PROBLEM: For the word "semicircle", find each line in the entries where it occurs and copy that line.

PROVIDED MATERIAL:
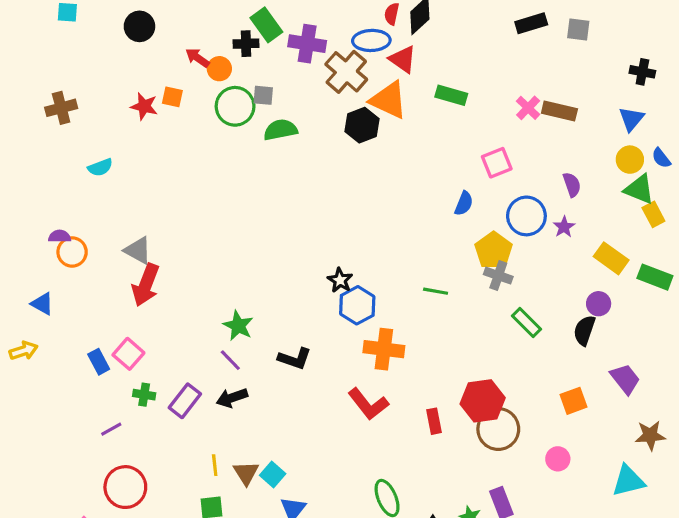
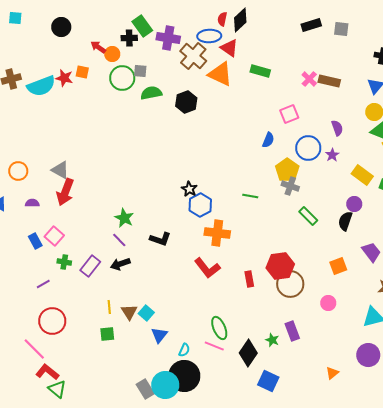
black hexagon: (362, 125) -> (186, 102), moved
cyan semicircle: (100, 167) -> (41, 86), moved, size x1.8
purple semicircle: (60, 236) -> (32, 203), moved

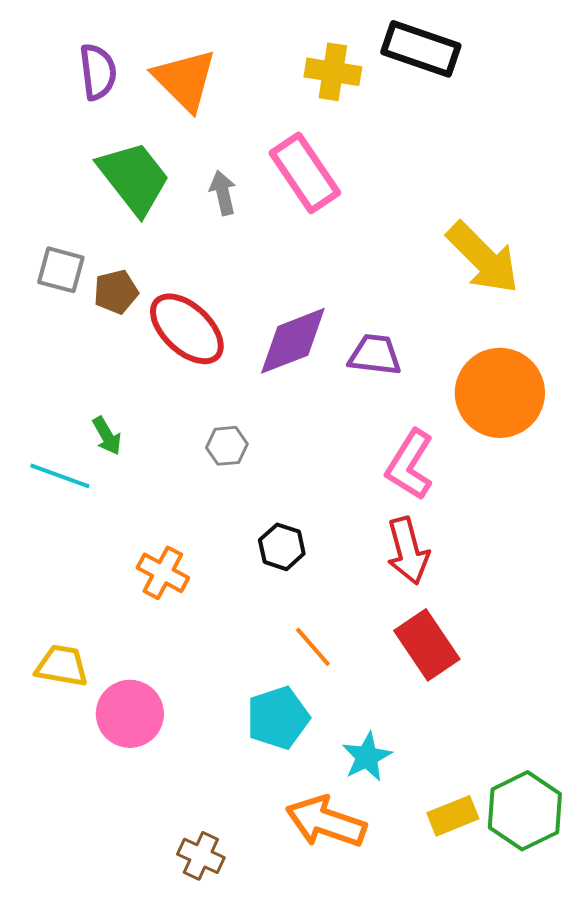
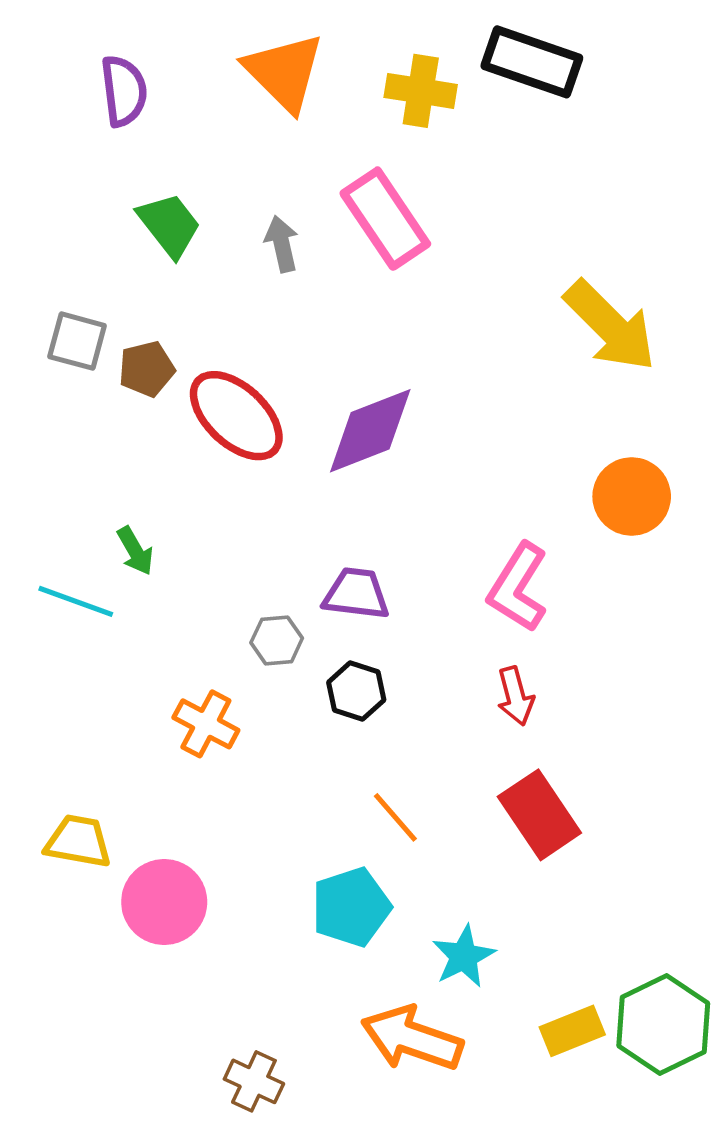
orange triangle: (185, 80) -> (284, 72), moved
green trapezoid: (134, 178) -> (169, 225), size x0.7
purple trapezoid: (375, 355) -> (356, 594), moved
orange circle: (500, 393) -> (632, 496), size x0.7
gray hexagon: (227, 446) -> (277, 640), moved
red arrow: (408, 551) -> (515, 696), size x0.7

THE ANSWER:
cyan semicircle: (100, 167) -> (41, 86), moved, size x1.8
purple semicircle: (60, 236) -> (32, 203), moved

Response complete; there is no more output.